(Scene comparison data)
= = = = = = =

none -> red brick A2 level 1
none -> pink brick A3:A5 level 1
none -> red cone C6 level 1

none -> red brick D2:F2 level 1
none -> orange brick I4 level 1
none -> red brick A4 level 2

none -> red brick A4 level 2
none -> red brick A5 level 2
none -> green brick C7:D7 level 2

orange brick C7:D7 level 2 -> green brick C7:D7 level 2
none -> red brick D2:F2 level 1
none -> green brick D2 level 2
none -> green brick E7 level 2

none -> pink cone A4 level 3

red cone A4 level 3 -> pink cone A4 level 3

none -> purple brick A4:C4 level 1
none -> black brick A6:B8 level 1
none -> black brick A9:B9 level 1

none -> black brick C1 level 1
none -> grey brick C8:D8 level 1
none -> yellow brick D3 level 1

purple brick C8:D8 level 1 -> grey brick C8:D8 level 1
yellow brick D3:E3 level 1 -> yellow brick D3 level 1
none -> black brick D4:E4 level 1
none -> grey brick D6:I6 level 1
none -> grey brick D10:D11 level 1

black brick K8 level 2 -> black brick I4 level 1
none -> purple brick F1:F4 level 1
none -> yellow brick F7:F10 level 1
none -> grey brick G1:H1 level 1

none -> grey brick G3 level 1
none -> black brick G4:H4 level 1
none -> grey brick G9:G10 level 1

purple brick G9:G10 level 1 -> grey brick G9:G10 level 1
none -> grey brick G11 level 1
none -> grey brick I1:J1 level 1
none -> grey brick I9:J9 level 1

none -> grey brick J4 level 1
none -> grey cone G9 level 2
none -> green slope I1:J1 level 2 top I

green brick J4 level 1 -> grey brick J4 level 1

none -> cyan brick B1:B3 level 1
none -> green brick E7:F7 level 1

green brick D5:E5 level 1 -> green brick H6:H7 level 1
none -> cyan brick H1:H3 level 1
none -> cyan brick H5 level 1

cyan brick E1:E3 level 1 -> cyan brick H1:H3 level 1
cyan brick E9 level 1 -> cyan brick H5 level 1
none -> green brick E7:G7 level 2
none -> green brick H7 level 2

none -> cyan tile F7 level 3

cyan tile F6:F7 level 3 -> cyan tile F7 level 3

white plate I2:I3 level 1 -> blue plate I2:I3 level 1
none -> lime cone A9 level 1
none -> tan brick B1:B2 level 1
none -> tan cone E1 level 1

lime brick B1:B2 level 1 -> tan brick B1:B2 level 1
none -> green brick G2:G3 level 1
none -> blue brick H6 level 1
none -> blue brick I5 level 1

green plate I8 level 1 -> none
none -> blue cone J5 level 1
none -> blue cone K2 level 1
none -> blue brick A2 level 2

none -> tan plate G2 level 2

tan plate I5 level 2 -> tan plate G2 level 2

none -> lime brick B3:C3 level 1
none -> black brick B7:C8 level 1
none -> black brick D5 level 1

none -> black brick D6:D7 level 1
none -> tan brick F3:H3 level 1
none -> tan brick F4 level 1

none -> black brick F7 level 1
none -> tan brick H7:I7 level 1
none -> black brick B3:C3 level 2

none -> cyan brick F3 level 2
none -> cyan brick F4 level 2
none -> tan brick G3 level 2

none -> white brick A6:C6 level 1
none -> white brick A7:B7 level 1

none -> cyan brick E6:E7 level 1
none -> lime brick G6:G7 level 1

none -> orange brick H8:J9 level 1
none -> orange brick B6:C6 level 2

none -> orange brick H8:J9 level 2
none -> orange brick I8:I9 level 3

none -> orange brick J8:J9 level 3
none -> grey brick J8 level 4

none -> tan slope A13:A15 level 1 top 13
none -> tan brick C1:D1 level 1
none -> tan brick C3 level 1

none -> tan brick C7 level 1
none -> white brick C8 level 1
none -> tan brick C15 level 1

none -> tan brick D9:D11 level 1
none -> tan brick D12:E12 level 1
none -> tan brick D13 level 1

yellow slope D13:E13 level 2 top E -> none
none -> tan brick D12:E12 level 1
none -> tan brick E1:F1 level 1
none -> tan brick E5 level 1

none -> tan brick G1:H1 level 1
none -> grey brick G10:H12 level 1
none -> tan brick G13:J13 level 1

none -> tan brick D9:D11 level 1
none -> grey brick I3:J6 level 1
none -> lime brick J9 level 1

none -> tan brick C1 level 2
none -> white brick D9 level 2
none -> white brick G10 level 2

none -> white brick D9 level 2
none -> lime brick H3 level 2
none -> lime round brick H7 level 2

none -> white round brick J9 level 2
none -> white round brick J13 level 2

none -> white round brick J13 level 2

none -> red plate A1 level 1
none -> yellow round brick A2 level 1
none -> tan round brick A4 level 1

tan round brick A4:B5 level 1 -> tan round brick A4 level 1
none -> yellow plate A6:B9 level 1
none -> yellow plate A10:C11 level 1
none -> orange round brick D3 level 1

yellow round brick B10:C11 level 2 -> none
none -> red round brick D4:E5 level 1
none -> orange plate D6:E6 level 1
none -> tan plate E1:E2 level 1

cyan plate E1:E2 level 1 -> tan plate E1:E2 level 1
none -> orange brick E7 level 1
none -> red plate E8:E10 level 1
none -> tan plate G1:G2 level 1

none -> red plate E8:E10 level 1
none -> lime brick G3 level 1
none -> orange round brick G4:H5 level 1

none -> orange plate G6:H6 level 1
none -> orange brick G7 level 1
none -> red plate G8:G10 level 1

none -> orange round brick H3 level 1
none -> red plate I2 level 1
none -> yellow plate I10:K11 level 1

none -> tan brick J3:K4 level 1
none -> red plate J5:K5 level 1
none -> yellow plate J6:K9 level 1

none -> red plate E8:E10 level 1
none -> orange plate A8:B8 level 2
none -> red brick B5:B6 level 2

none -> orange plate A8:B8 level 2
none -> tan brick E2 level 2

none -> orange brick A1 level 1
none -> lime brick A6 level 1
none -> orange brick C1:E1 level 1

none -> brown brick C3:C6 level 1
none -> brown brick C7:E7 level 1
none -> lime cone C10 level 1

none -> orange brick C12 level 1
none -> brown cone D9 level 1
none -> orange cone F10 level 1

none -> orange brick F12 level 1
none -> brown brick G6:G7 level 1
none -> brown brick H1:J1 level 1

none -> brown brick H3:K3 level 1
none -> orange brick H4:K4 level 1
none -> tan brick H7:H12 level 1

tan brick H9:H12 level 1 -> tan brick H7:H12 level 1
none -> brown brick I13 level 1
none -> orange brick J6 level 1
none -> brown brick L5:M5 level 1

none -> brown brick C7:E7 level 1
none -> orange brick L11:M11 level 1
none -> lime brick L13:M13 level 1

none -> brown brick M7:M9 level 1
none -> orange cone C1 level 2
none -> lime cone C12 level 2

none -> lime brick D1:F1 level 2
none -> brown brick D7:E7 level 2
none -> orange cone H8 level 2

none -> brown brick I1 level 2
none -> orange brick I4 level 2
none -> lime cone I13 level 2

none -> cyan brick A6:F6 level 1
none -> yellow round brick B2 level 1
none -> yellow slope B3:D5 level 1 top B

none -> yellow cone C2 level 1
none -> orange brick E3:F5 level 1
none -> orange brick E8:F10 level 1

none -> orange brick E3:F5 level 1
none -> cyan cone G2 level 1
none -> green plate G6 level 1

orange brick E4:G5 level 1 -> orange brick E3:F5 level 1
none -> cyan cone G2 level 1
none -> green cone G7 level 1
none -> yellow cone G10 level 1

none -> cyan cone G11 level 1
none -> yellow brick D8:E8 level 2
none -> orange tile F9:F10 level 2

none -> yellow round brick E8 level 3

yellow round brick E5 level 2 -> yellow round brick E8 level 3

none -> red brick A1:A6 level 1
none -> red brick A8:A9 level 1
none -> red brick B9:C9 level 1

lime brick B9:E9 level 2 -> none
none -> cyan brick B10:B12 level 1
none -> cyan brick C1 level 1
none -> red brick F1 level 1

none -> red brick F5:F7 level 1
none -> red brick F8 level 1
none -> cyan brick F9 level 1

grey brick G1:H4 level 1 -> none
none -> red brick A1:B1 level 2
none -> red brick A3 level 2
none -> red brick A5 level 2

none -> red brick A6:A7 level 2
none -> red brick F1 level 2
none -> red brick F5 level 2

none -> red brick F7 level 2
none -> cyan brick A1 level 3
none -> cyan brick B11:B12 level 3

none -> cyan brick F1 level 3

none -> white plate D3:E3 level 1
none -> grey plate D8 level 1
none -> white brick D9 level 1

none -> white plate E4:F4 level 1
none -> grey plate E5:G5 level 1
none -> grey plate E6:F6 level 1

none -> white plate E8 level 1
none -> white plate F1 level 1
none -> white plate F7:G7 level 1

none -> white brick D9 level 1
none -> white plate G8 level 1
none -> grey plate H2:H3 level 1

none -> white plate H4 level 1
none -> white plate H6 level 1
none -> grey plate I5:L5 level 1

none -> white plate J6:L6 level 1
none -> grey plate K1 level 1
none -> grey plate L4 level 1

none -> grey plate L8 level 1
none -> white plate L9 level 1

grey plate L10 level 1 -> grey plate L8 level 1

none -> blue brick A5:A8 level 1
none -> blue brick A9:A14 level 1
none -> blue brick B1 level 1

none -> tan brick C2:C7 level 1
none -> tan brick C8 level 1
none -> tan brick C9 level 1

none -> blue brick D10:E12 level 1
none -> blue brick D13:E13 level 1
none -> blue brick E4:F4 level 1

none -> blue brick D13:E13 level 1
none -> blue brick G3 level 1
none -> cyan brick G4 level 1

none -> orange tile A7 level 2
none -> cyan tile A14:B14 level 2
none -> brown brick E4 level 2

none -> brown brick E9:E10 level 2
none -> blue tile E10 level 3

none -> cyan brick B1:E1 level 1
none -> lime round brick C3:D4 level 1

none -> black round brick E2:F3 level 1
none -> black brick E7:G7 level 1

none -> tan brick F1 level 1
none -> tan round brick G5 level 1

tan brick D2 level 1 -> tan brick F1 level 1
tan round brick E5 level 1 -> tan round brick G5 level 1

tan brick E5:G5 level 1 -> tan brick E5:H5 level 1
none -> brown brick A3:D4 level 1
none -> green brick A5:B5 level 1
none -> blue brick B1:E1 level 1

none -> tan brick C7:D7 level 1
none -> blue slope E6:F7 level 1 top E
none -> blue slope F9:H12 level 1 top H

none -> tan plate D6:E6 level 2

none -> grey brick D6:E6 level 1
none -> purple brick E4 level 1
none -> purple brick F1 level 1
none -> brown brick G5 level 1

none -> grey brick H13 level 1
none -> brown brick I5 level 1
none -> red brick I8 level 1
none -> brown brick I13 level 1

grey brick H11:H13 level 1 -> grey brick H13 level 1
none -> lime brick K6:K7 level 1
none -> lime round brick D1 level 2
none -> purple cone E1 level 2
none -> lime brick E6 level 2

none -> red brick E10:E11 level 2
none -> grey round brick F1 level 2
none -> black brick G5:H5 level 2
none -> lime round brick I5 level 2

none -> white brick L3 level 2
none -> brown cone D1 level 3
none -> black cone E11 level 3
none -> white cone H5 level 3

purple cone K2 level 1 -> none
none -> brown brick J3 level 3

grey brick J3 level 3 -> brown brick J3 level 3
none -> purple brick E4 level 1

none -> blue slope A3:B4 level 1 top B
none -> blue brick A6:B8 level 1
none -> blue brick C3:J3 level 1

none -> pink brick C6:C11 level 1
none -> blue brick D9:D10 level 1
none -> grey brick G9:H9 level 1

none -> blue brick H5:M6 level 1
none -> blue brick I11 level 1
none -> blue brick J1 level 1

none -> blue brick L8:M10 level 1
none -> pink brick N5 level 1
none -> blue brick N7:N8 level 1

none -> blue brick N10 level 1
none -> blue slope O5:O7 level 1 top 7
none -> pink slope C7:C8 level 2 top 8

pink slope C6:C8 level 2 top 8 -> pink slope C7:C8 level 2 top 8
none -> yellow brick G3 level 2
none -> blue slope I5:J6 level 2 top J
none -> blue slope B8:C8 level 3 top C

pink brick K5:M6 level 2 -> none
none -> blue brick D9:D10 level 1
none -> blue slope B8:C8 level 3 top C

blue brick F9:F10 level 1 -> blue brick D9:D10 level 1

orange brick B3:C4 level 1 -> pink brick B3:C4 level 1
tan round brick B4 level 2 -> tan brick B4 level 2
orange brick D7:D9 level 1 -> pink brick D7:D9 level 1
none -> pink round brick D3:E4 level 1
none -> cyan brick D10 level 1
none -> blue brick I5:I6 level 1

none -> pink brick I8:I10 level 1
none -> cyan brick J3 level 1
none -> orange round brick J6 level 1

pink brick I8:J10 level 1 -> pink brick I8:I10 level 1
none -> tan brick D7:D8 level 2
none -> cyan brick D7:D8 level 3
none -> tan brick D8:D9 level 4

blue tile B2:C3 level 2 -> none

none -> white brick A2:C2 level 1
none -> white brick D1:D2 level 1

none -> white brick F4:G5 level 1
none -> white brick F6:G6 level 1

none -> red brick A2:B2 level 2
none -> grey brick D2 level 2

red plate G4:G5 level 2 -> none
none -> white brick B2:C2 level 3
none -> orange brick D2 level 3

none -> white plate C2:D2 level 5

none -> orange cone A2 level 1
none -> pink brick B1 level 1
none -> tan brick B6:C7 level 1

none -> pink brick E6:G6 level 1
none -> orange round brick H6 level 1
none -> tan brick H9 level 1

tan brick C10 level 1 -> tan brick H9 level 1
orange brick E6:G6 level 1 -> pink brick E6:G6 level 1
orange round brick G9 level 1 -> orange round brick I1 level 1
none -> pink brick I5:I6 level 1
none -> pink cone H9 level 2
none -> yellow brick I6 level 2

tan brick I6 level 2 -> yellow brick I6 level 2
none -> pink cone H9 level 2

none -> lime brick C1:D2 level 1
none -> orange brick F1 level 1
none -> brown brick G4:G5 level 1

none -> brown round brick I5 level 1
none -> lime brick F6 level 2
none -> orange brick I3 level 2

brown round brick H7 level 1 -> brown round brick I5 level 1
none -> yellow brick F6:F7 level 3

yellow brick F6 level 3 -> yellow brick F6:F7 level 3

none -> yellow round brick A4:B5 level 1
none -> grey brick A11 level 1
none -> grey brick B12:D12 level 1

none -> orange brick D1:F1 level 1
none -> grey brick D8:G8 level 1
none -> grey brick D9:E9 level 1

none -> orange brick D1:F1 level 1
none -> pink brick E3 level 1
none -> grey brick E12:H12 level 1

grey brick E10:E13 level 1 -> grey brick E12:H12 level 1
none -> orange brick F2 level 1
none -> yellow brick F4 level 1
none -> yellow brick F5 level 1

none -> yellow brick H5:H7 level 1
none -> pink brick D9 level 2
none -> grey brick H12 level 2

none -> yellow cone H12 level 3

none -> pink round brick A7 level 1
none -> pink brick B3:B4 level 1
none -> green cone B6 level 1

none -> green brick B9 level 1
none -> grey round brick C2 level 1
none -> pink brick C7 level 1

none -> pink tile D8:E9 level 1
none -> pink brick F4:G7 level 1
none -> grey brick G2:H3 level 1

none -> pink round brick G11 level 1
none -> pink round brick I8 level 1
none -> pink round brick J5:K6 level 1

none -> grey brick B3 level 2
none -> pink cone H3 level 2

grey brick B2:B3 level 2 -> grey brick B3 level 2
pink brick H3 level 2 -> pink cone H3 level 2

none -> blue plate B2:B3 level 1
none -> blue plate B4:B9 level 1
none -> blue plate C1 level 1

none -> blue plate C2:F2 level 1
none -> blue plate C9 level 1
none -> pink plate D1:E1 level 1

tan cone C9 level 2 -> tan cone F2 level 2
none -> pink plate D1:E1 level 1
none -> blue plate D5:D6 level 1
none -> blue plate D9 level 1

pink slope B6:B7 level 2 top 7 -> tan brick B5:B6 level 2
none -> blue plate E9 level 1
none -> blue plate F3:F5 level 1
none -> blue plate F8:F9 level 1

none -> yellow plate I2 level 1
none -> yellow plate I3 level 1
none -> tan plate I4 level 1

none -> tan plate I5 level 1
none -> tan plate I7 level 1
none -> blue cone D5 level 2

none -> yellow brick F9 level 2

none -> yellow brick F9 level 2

= = = = = = =

Work item — Retype only this portion of the data above: the line containing "none -> grey brick G1:H1 level 1", the line containing "none -> grey brick I1:J1 level 1", and all lines between them, exactly.

Answer —
none -> grey brick G1:H1 level 1

none -> grey brick G3 level 1
none -> black brick G4:H4 level 1
none -> grey brick G9:G10 level 1

purple brick G9:G10 level 1 -> grey brick G9:G10 level 1
none -> grey brick G11 level 1
none -> grey brick I1:J1 level 1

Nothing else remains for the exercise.